Extract every line from the records below that contains the word "cone".

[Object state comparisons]
BEGIN
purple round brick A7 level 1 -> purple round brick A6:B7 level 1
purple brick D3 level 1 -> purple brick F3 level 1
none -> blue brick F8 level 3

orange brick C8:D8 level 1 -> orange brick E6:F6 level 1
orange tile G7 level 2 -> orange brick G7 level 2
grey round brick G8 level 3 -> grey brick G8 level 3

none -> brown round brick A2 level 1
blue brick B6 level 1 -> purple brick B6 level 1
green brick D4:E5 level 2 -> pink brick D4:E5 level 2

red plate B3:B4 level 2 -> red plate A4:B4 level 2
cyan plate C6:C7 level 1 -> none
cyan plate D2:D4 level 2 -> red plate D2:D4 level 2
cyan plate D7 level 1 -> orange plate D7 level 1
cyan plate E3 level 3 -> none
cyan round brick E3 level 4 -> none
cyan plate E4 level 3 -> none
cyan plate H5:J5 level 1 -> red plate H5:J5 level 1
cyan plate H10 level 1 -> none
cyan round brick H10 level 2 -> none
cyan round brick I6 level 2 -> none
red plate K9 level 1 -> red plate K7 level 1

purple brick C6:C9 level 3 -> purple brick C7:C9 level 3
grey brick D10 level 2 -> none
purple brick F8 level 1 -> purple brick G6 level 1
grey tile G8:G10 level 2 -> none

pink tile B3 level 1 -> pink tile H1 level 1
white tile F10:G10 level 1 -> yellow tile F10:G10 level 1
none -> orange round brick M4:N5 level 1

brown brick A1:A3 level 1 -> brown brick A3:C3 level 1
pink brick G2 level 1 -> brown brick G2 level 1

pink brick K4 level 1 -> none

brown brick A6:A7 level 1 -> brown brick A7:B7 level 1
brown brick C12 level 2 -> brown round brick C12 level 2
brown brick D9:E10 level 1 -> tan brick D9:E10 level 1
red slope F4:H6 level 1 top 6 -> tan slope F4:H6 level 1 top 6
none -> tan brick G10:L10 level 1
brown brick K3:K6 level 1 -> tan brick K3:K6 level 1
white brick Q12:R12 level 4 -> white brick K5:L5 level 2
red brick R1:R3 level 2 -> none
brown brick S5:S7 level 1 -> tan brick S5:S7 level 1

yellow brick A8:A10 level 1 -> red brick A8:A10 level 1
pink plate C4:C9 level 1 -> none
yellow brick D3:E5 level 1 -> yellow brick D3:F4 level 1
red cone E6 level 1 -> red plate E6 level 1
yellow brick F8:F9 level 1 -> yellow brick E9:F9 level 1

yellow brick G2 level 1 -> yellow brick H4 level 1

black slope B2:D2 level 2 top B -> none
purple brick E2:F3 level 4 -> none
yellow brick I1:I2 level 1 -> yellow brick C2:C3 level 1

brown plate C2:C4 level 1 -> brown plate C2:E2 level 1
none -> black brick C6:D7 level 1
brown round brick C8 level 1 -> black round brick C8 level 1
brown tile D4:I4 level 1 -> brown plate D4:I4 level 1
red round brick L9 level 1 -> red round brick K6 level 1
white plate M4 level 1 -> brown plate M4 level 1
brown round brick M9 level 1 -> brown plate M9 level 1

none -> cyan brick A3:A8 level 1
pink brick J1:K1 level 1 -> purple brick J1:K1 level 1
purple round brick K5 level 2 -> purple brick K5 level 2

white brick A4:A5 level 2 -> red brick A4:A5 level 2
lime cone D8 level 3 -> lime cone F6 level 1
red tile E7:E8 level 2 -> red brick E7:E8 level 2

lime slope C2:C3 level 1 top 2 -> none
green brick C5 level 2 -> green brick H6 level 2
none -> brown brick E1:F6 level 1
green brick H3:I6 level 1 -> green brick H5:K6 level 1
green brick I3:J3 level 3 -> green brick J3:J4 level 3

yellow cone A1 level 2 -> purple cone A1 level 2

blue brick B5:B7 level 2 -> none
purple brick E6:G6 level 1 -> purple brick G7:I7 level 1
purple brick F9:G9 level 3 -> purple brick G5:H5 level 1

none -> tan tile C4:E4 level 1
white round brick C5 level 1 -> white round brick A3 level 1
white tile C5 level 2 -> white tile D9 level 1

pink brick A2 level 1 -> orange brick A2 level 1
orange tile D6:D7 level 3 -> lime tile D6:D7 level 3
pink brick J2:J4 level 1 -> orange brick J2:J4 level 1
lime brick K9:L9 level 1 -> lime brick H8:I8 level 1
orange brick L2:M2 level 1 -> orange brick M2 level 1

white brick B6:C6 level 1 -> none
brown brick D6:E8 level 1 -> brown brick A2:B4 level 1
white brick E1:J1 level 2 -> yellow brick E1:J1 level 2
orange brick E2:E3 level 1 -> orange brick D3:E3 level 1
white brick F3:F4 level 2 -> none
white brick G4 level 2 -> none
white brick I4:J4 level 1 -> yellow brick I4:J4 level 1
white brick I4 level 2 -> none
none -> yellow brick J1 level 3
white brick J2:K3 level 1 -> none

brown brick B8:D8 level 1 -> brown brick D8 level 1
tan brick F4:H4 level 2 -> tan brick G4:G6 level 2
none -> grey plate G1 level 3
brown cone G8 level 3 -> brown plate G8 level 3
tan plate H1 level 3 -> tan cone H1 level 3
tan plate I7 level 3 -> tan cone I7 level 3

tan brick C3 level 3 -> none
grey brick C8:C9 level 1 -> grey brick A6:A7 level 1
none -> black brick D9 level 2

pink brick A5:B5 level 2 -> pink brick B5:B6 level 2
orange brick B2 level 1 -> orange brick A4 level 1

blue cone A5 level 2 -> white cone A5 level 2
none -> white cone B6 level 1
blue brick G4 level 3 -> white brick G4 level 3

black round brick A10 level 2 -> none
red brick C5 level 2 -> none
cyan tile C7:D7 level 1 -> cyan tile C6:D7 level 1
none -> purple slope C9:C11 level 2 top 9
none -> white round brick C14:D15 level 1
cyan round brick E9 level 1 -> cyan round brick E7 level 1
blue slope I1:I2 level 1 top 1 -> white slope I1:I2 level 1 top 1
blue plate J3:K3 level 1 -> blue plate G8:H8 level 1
END
EXPECTED ANSWER:
red cone E6 level 1 -> red plate E6 level 1
lime cone D8 level 3 -> lime cone F6 level 1
yellow cone A1 level 2 -> purple cone A1 level 2
brown cone G8 level 3 -> brown plate G8 level 3
tan plate H1 level 3 -> tan cone H1 level 3
tan plate I7 level 3 -> tan cone I7 level 3
blue cone A5 level 2 -> white cone A5 level 2
none -> white cone B6 level 1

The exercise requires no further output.